De gegevens ::
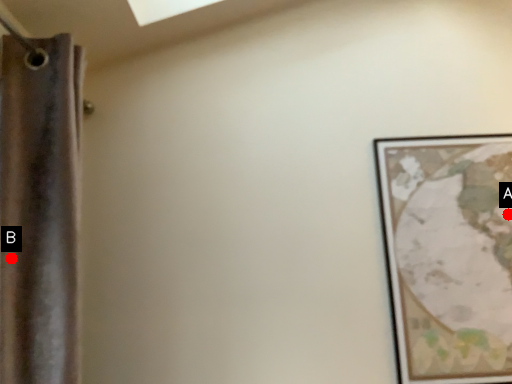
Question: Two points are circled on the image, labeled by A and B beside each circle. Which point is closer to the camera taking this photo?

Choices:
 (A) A is closer
 (B) B is closer

Answer: (B)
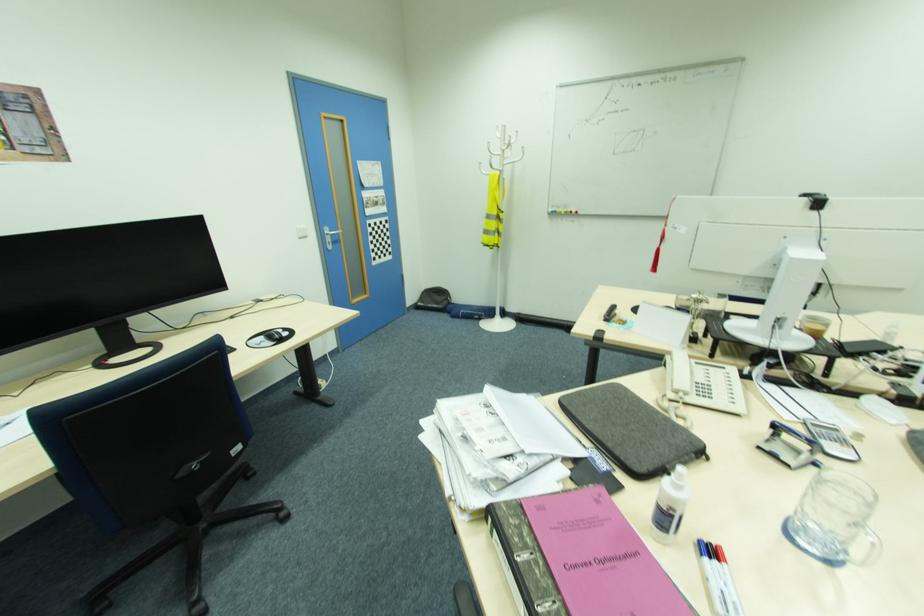
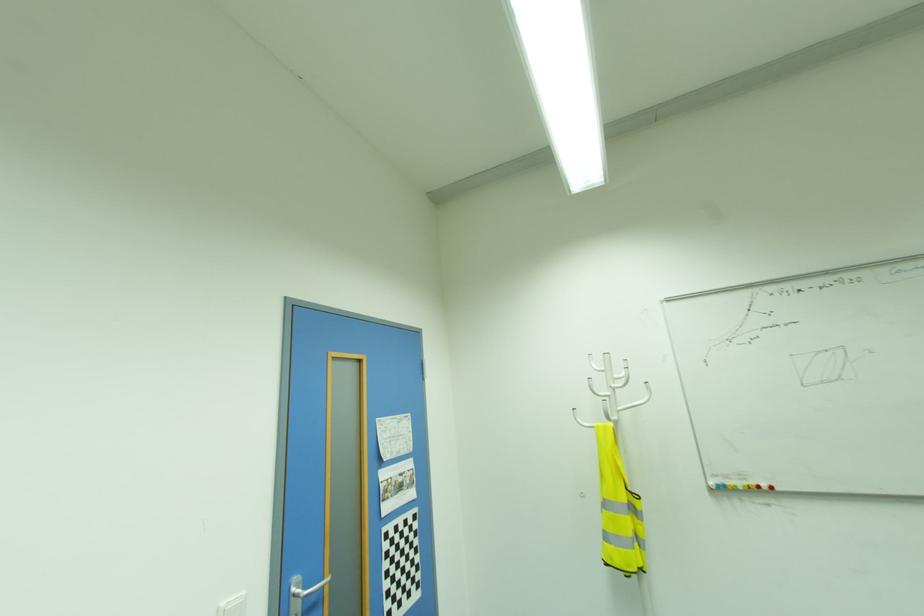
Where in the second image is the point corresponding to point 485,171 from the first image?

(589, 424)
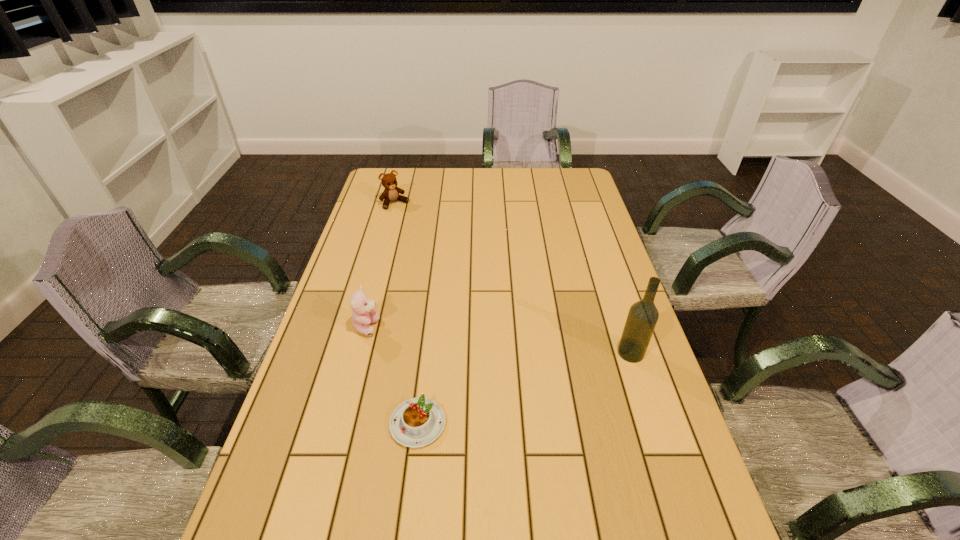
The width and height of the screenshot is (960, 540). Find the location of `free spot between the nearer teddy bear and the nearest object`. free spot between the nearer teddy bear and the nearest object is located at coordinates (393, 376).

Where is `vacant region between the third nearest object and the rightmost object`? vacant region between the third nearest object and the rightmost object is located at coordinates (499, 340).

The image size is (960, 540). I want to click on free space between the third farthest object and the nearest object, so click(x=524, y=388).

The height and width of the screenshot is (540, 960). I want to click on unoccupied position between the farther teddy bear and the shortest object, so click(x=406, y=314).

Find the location of a particular element. free space between the farther teddy bear and the nearest object is located at coordinates (406, 314).

At what (x,y) coordinates should I click in order to perform the action: click on vacant space in between the second object from right to left and the third farthest object. Please return your answer as a coordinate pair (x, y). The image size is (960, 540). Looking at the image, I should click on (524, 388).

Identify the location of vacant region between the pudding and the second nearest object. (524, 388).

Find the location of a particular element. The height and width of the screenshot is (540, 960). vacant space in between the vodka and the third object from left to right is located at coordinates (524, 388).

At what (x,y) coordinates should I click in order to perform the action: click on vacant space that's between the vodka and the nearer teddy bear. Please return your answer as a coordinate pair (x, y). This screenshot has height=540, width=960. Looking at the image, I should click on (499, 340).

Te bewerken :: Herhaal alle rijen hierboven woord voor woord en laat daarbij de afbeeldingen weg.

Resultaat opdracht ::
Question: Two points are circled on the image, labeled by A and B beside each circle. Which point is closer to the camera taking this photo?

Choices:
 (A) A is closer
 (B) B is closer

Answer: (B)
Where in the second image is the point corresponding to point 485,171 from the first image?

(589, 424)
The width and height of the screenshot is (960, 540). Find the location of `free spot between the nearer teddy bear and the nearest object`. free spot between the nearer teddy bear and the nearest object is located at coordinates (393, 376).

Where is `vacant region between the third nearest object and the rightmost object`? vacant region between the third nearest object and the rightmost object is located at coordinates (499, 340).

The image size is (960, 540). I want to click on free space between the third farthest object and the nearest object, so click(x=524, y=388).

The height and width of the screenshot is (540, 960). I want to click on unoccupied position between the farther teddy bear and the shortest object, so click(x=406, y=314).

Find the location of a particular element. free space between the farther teddy bear and the nearest object is located at coordinates (406, 314).

At what (x,y) coordinates should I click in order to perform the action: click on vacant space in between the second object from right to left and the third farthest object. Please return your answer as a coordinate pair (x, y). The image size is (960, 540). Looking at the image, I should click on (524, 388).

Identify the location of vacant region between the pudding and the second nearest object. (524, 388).

Find the location of a particular element. The height and width of the screenshot is (540, 960). vacant space in between the vodka and the third object from left to right is located at coordinates (524, 388).

At what (x,y) coordinates should I click in order to perform the action: click on vacant space that's between the vodka and the nearer teddy bear. Please return your answer as a coordinate pair (x, y). This screenshot has height=540, width=960. Looking at the image, I should click on (499, 340).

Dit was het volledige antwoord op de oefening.